[Start]
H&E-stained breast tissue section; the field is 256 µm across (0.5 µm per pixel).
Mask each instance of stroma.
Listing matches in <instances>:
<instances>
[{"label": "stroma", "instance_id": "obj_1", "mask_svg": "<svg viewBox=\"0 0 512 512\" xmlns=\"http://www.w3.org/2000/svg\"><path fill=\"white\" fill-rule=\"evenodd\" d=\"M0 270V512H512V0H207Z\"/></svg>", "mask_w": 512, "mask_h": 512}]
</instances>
[End]
REQUIRED WORK
Give the entries once more, exactly as they appear.

ANSWER FOR THIS EXERCISE
H&E-stained breast tissue section; the field is 256 µm across (0.5 µm per pixel).
Mask each instance of stroma.
Listing matches in <instances>:
<instances>
[{"label": "stroma", "instance_id": "obj_1", "mask_svg": "<svg viewBox=\"0 0 512 512\" xmlns=\"http://www.w3.org/2000/svg\"><path fill=\"white\" fill-rule=\"evenodd\" d=\"M0 270V512H512V0H207Z\"/></svg>", "mask_w": 512, "mask_h": 512}]
</instances>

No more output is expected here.